* _DIRECTIONS FOR THIS TASK_: Pictures aside, write out every record exactly as it appears.
==== INPUT RECORDS
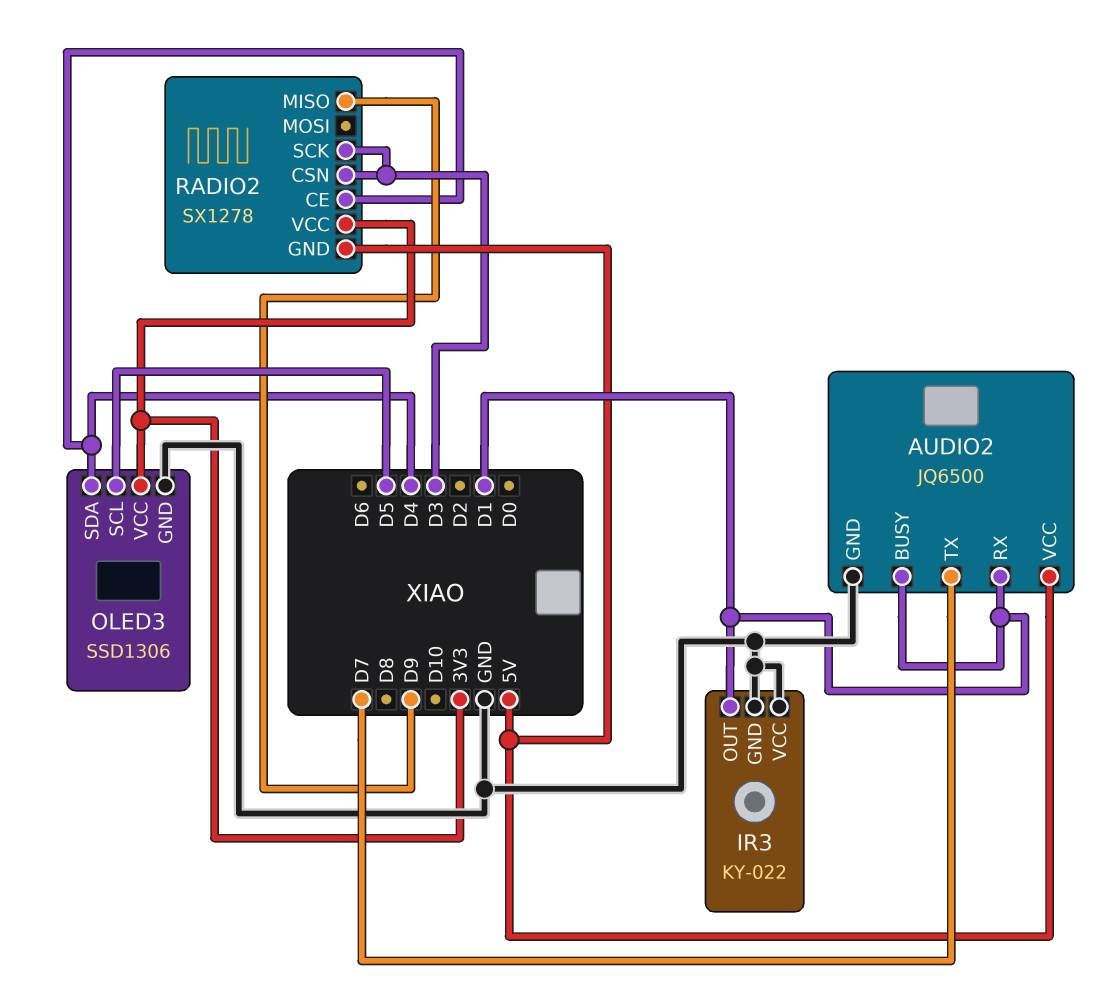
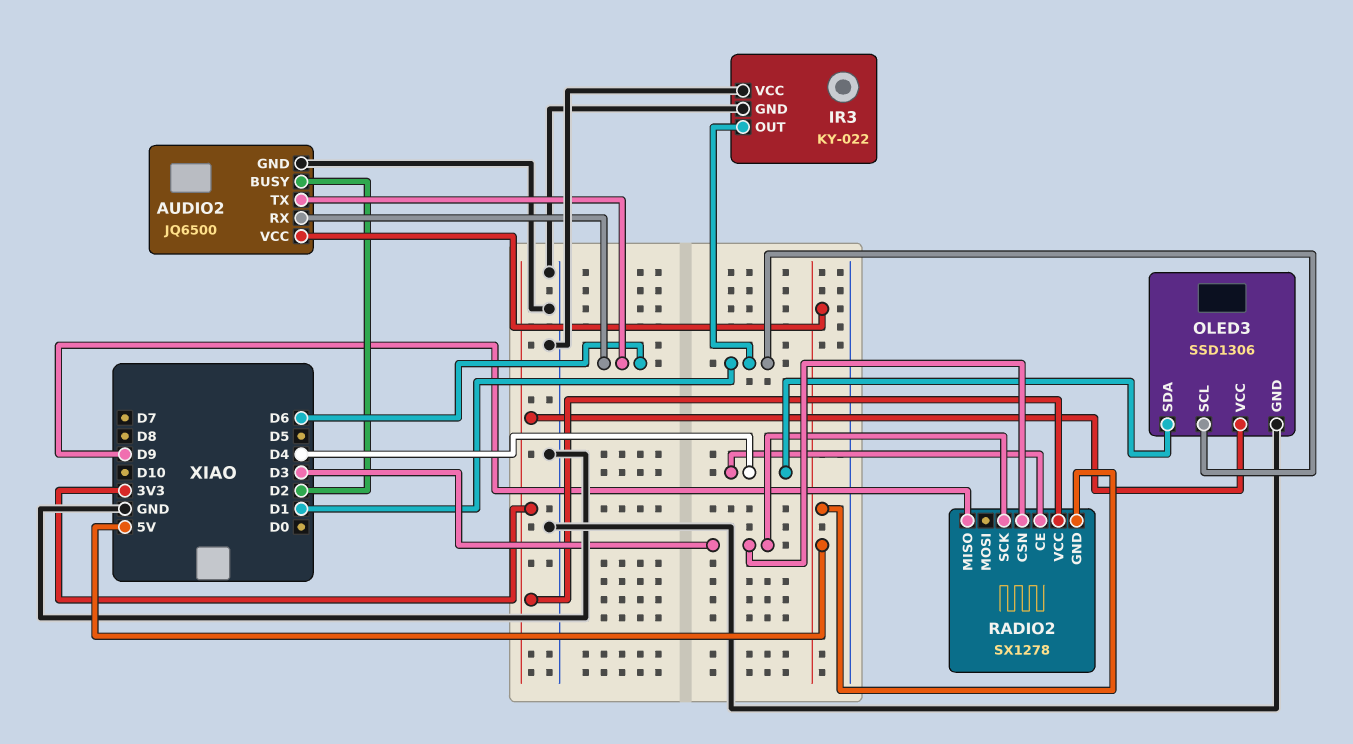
AUDIO2 pin BUSY: D1 -> D2
AUDIO2 pin RX: D1 -> D6
AUDIO2 pin TX: D7 -> D6
OLED3 pin SCL: D5 -> D1

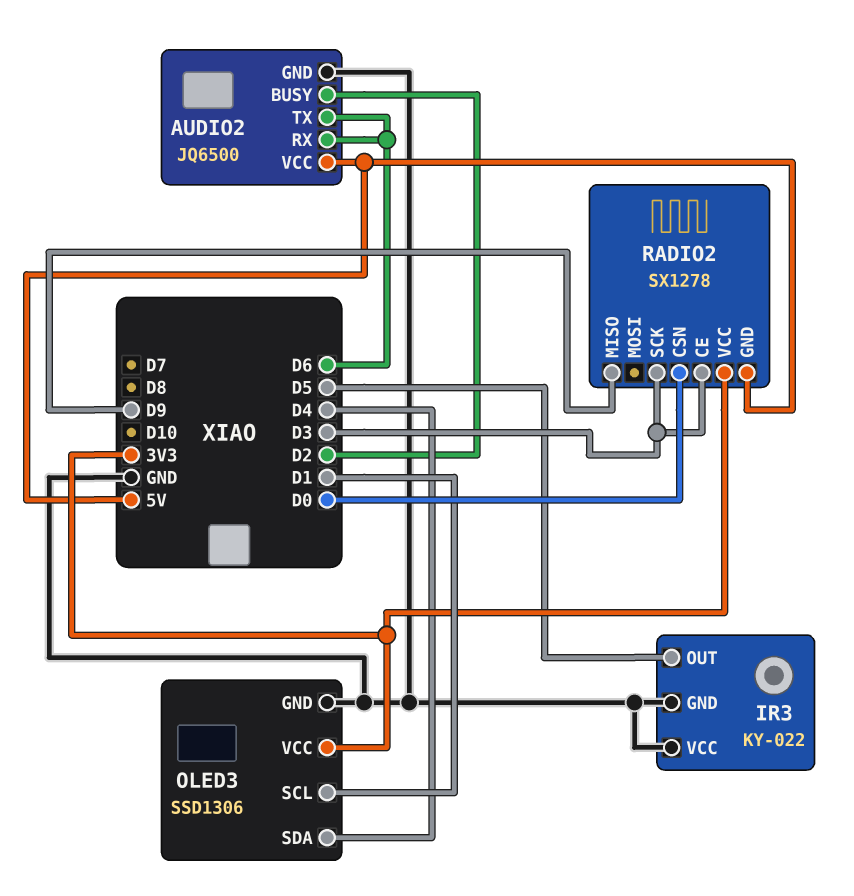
IR3 pin OUT: D1 -> D5
RADIO2 pin CE: D4 -> D3
RADIO2 pin CSN: D3 -> D0

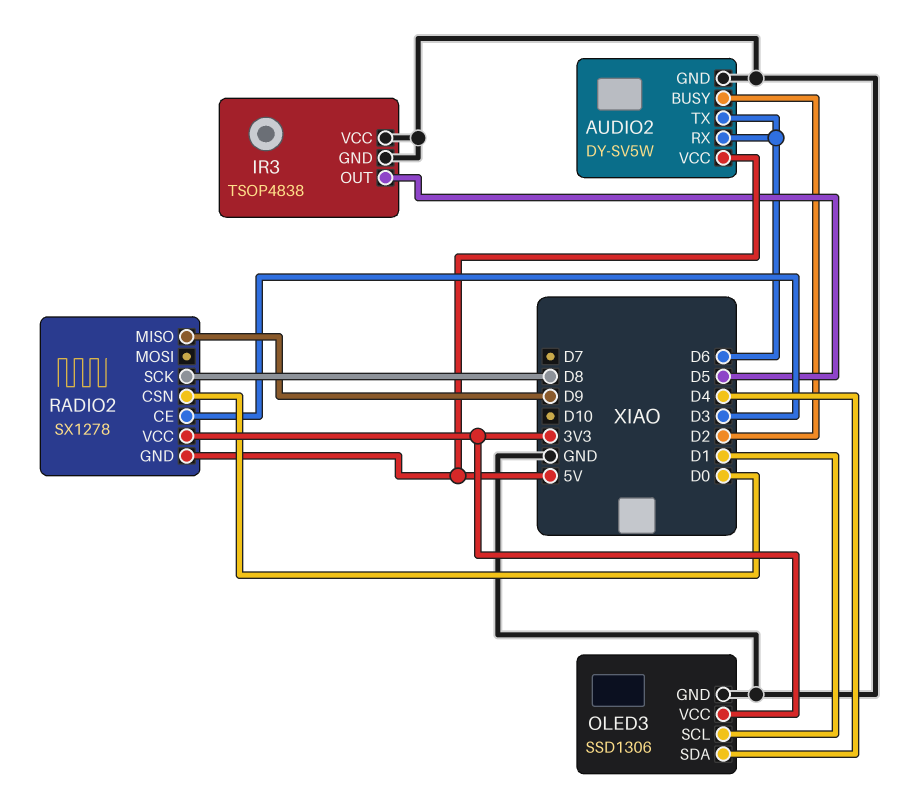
AUDIO2: JQ6500 -> DY-SV5W
IR3: KY-022 -> TSOP4838
RADIO2 pin SCK: D3 -> D8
========
* _ANSWER SPACE_:
AUDIO2 pin BUSY: D1 -> D2
AUDIO2 pin RX: D1 -> D6
AUDIO2 pin TX: D7 -> D6
OLED3 pin SCL: D5 -> D1

IR3 pin OUT: D1 -> D5
RADIO2 pin CE: D4 -> D3
RADIO2 pin CSN: D3 -> D0

AUDIO2: JQ6500 -> DY-SV5W
IR3: KY-022 -> TSOP4838
RADIO2 pin SCK: D3 -> D8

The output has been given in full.